◆ Exercise description: Copy out the data exactly as it appears, without a single image.

◆ Input for this task:

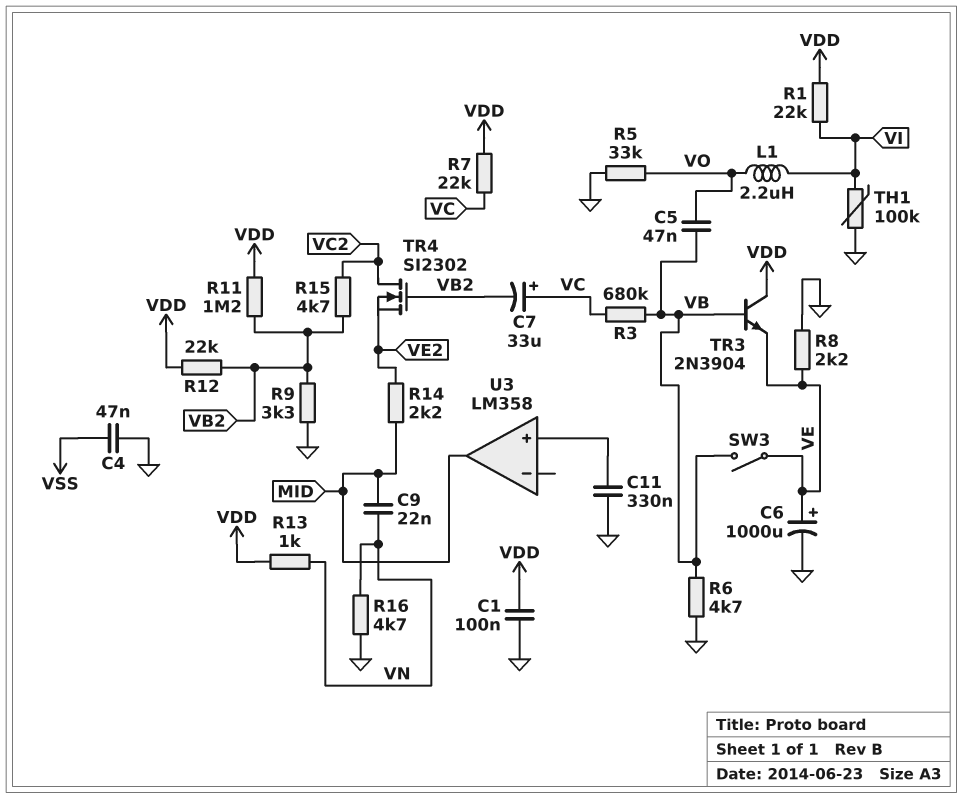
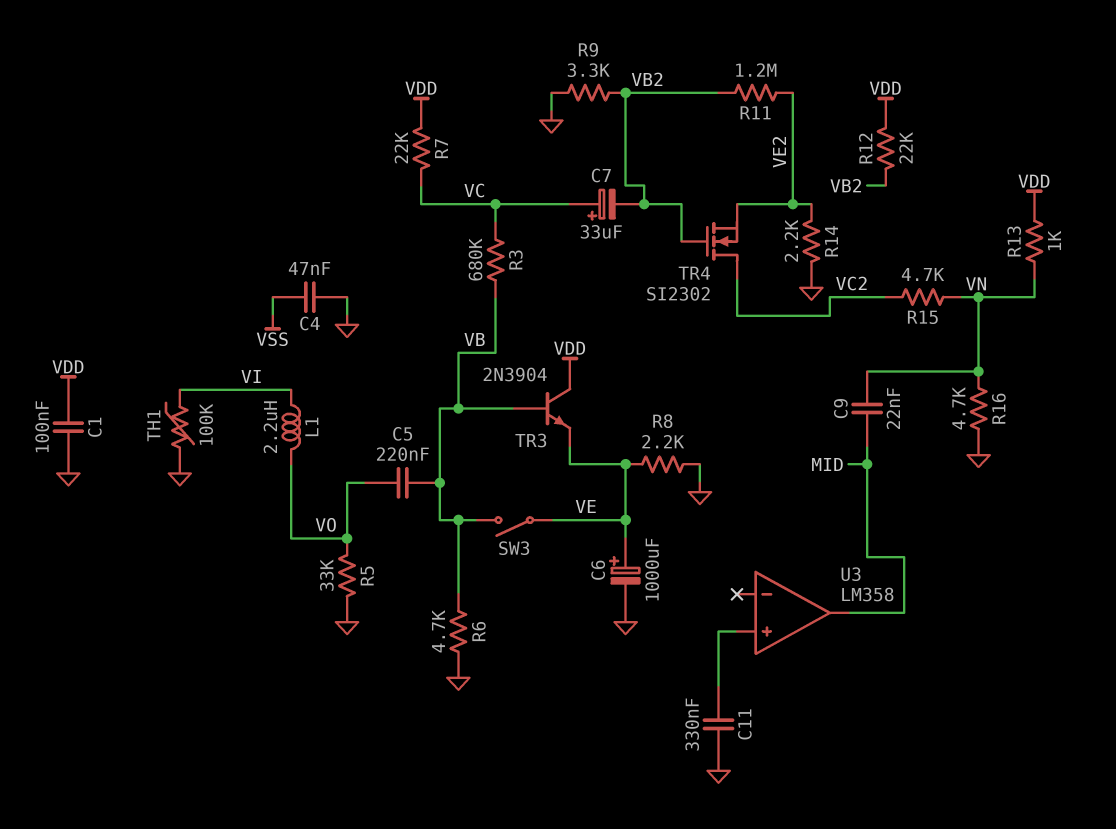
C5: 47nF (VB, VO) -> 220nF (VB, VO)
R1: 22k (VDD, VI) -> none
R11: 1.2M (VB2, VDD) -> 1.2M (VB2, VE2)
R14: 2.2k (MID, VE2) -> 2.2k (GND, VE2)
R15: 4.7k (VB2, VC2) -> 4.7k (VC2, VN)

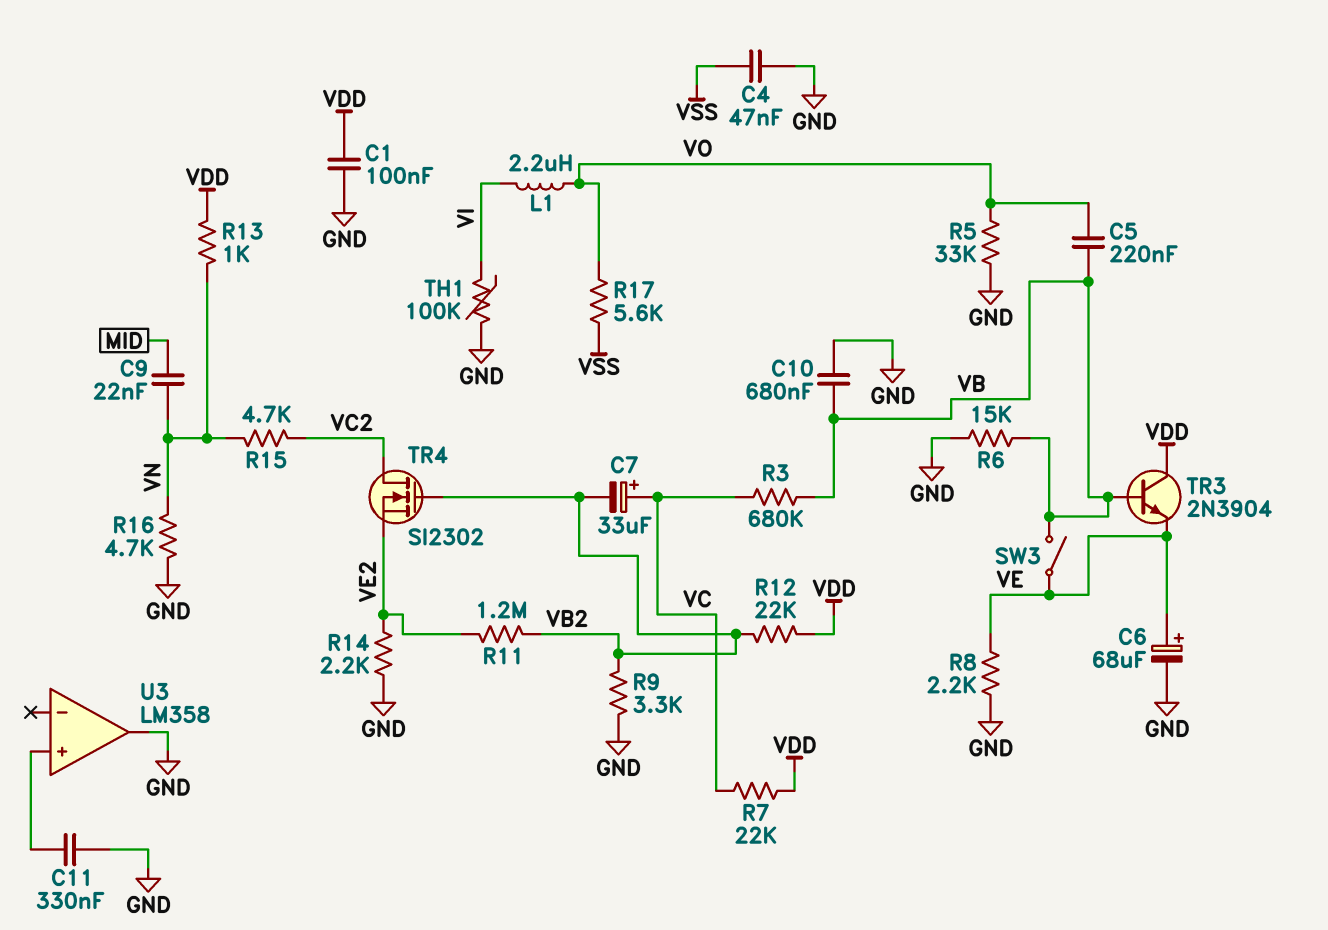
C6: 1000uF (plus VE, minus GND) -> 68uF (plus VE, minus GND)
C10: none -> 680nF (GND, VB)
R6: 4.7k (GND, VB) -> 15k (GND, VB)
R17: none -> 5.6k (VO, VSS)
U3 pin out: MID -> GND

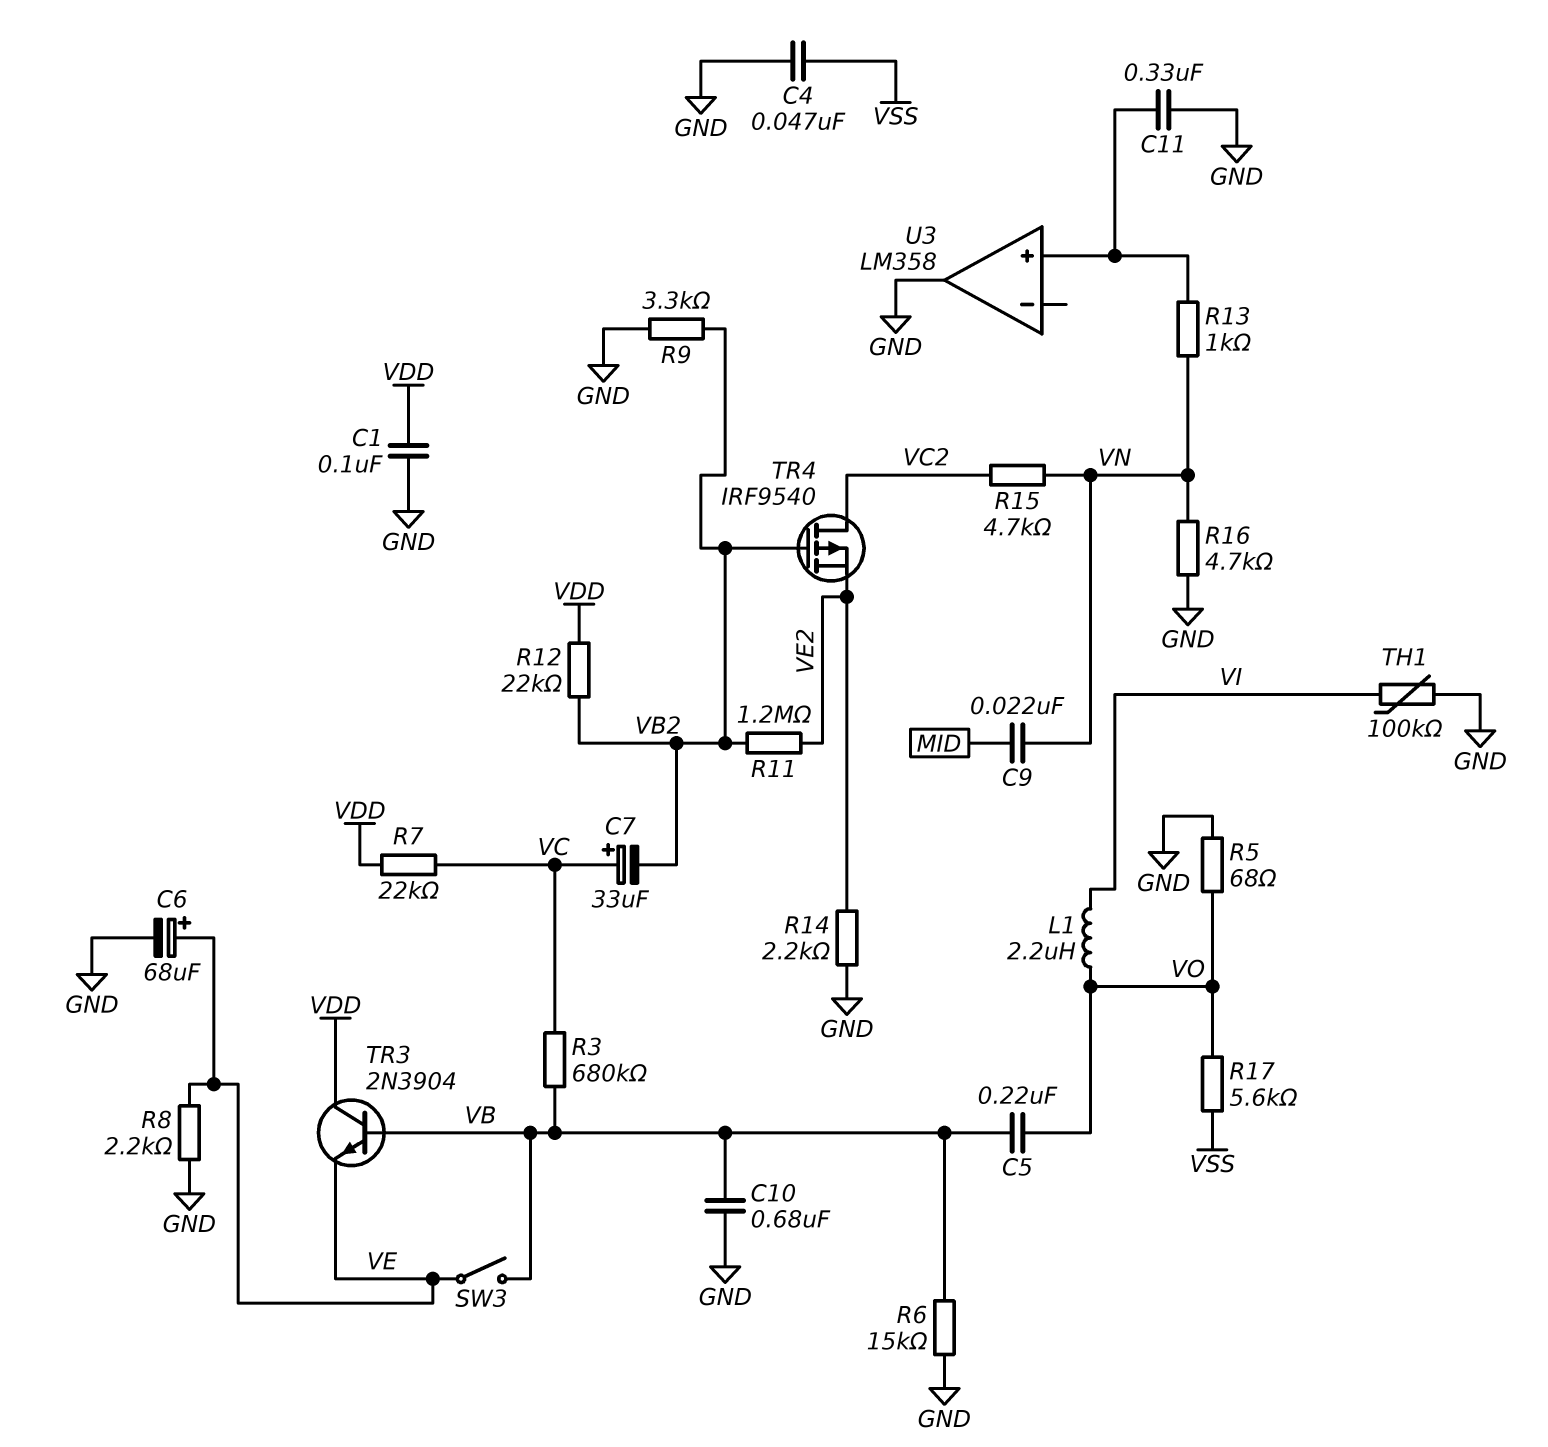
R5: 33k (GND, VO) -> 68 (GND, VO)
R13: 1k (VDD, VN) -> 1k (U3/in+, VN)
TR4: NMOS SI2302 (G VB2, D VC2, S VE2) -> PMOS IRF9540 (G VB2, D VC2, S VE2)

◆ Answer to the exercise:
C5: 47nF (VB, VO) -> 220nF (VB, VO)
R1: 22k (VDD, VI) -> none
R11: 1.2M (VB2, VDD) -> 1.2M (VB2, VE2)
R14: 2.2k (MID, VE2) -> 2.2k (GND, VE2)
R15: 4.7k (VB2, VC2) -> 4.7k (VC2, VN)

C6: 1000uF (plus VE, minus GND) -> 68uF (plus VE, minus GND)
C10: none -> 680nF (GND, VB)
R6: 4.7k (GND, VB) -> 15k (GND, VB)
R17: none -> 5.6k (VO, VSS)
U3 pin out: MID -> GND

R5: 33k (GND, VO) -> 68 (GND, VO)
R13: 1k (VDD, VN) -> 1k (U3/in+, VN)
TR4: NMOS SI2302 (G VB2, D VC2, S VE2) -> PMOS IRF9540 (G VB2, D VC2, S VE2)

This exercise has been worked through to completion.